begin

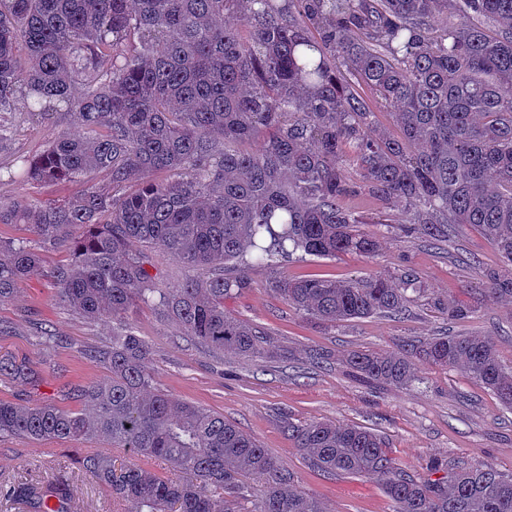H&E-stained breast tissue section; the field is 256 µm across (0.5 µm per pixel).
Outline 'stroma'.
I'll use <instances>...</instances> for the list:
<instances>
[{"label":"stroma","instance_id":"35a3bbf8","mask_svg":"<svg viewBox=\"0 0 512 512\" xmlns=\"http://www.w3.org/2000/svg\"><path fill=\"white\" fill-rule=\"evenodd\" d=\"M16 135L11 150L0 153V167L13 154H39L57 134L75 133L68 117H13ZM359 218L372 222L383 238L372 258L345 254L333 259H290L289 276L318 275L339 280L412 269L422 287L405 315H376L333 326L307 319L264 288L265 271H251L253 286L226 300L227 313L269 329L274 357L252 358L210 351L185 340L179 326L155 307L142 305L130 315L139 334L152 344L150 365L158 389L222 413L225 419L256 437L292 471L299 490L314 494L328 512H394L381 486L367 477L327 476L314 471L295 447L281 422L331 420L361 425L387 436L396 467L427 477L431 461L449 468L491 465L512 473V410L460 369H442L419 359L416 381L408 387L377 386L354 376L345 363L358 349L405 351L408 344L433 336L474 334L491 339L501 363L512 366V304L486 295V274L498 268L493 245L471 225H457L448 237L429 243L420 233L403 237L398 225L379 223L384 204L366 193L343 200ZM470 305L471 317L449 319L435 300ZM49 324L61 341L47 348L31 331V320ZM0 323L11 326L0 336V357L26 362L43 372L39 390L8 379L0 381V400L28 404L40 398L82 410L73 396L78 386L100 380L104 370L84 356L87 347L105 342L108 321L89 322L56 301L46 278L35 277L18 288L13 300L0 305ZM328 351L327 366L299 372L310 350ZM90 452L126 464L127 451L104 440L36 442L22 436L0 439V512H26L5 494L26 479L66 480L72 512H129V504L113 495L82 468Z\"/></svg>","mask_w":512,"mask_h":512}]
</instances>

end

-- Your goal --
What comes back should match the records exactly, minus any pictures.

-- Written solution --
H&E-stained breast tissue section; the field is 256 µm across (0.5 µm per pixel).
Outline 'stroma'.
I'll use <instances>...</instances> for the list:
<instances>
[{"label":"stroma","instance_id":"35a3bbf8","mask_svg":"<svg viewBox=\"0 0 512 512\" xmlns=\"http://www.w3.org/2000/svg\"><path fill=\"white\" fill-rule=\"evenodd\" d=\"M16 135L11 150L0 153V167L13 154H39L57 134L75 133L68 117H13ZM359 218L372 222L383 238L372 258L345 254L333 259H290L289 276L318 275L339 280L412 269L422 287L405 315H376L333 326L307 319L264 288L265 271H251L253 286L226 300L227 313L269 329L274 357L252 358L210 351L185 340L179 326L155 307L142 305L130 315L139 334L152 344L150 365L158 389L222 413L225 419L256 437L292 471L299 490L314 494L328 512H394L381 486L367 477L327 476L314 471L295 447L281 422L331 420L361 425L387 436L396 467L427 477L431 461L449 468L491 465L512 473V410L460 369H442L419 359L416 381L408 387L377 386L354 376L345 363L358 349L405 351L408 344L433 336L474 334L491 339L501 363L512 366V304L486 295V274L498 268L493 245L471 225H457L448 237L429 243L420 233L403 237L398 225L379 223L384 204L366 193L343 200ZM470 305L471 317L449 319L435 300ZM49 324L61 341L47 348L31 331V320ZM0 323L11 326L0 336V357L26 362L43 372L39 390L8 379L0 381V400L28 404L40 398L82 410L73 396L78 386L100 380L104 370L84 356L87 347L105 342L108 321L89 322L56 301L46 278L35 277L18 288L13 300L0 305ZM328 351L327 366L299 372L310 350ZM90 452L126 464L127 451L104 440L36 442L22 436L0 439V512H26L5 494L26 479L66 480L72 512H129V504L113 495L82 468Z\"/></svg>","mask_w":512,"mask_h":512}]
</instances>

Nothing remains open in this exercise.